** DATASET RECORDS **
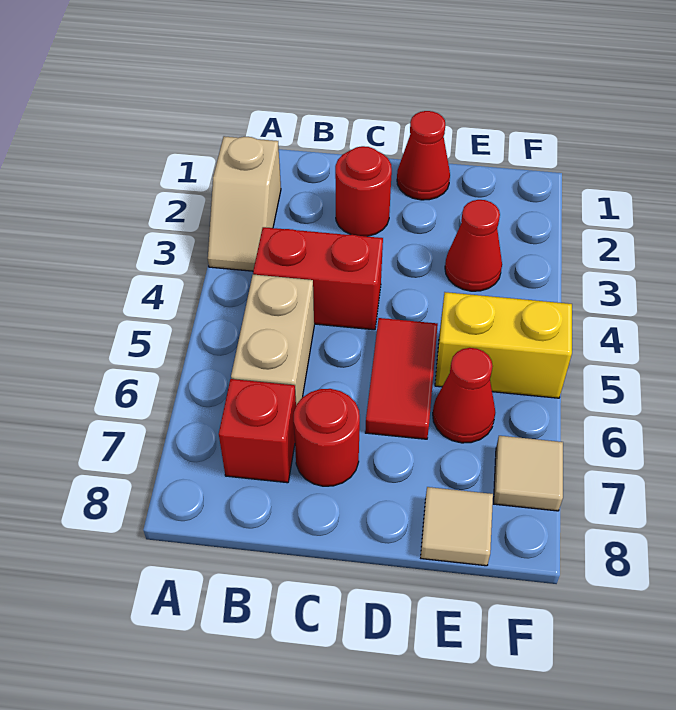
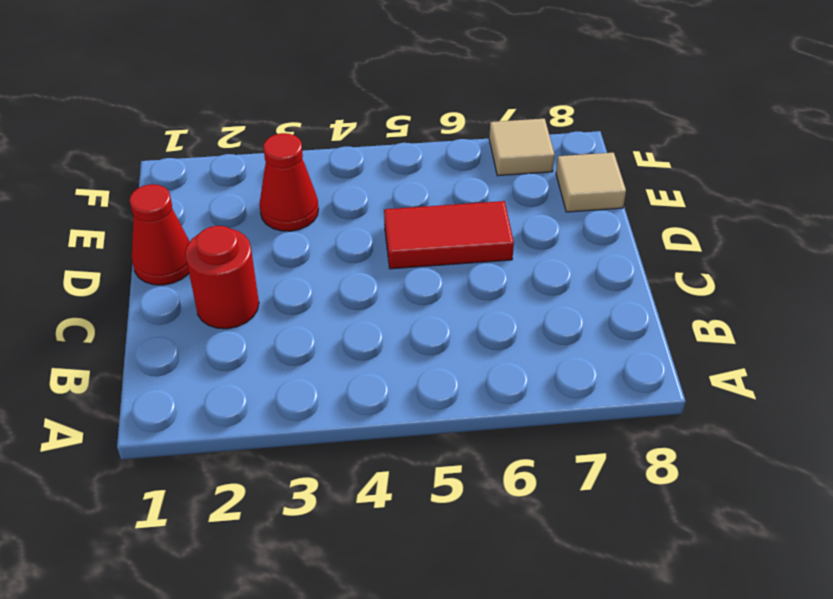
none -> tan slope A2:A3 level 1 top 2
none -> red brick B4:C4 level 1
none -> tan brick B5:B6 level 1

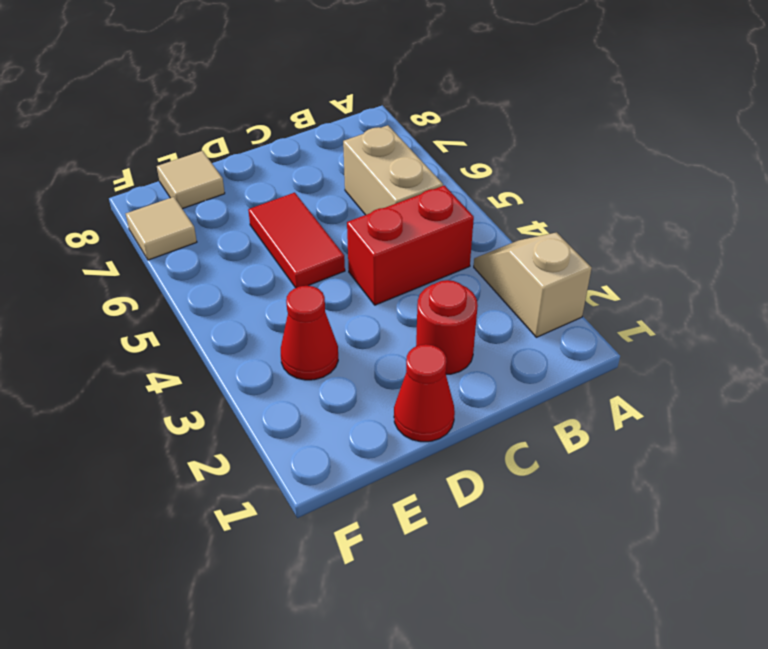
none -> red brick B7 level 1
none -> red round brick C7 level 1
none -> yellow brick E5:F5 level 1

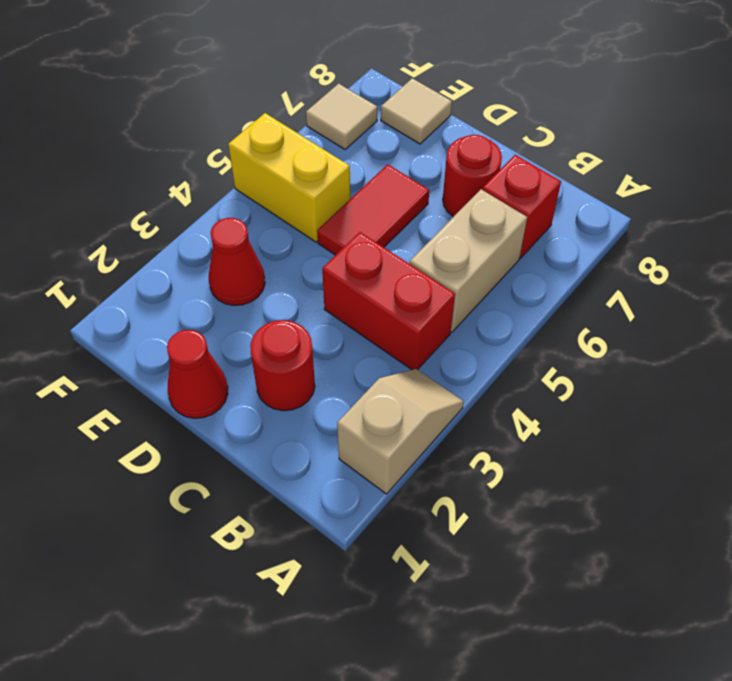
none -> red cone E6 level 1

** WORK TO COMPLETE **
Starting at the line that contains "none -> yellow brick E5:F5 level 1", retype each line through the final one in the listing, with both ends kept and the pictures omitted.

** RESPONSE BELOW **
none -> yellow brick E5:F5 level 1

none -> red cone E6 level 1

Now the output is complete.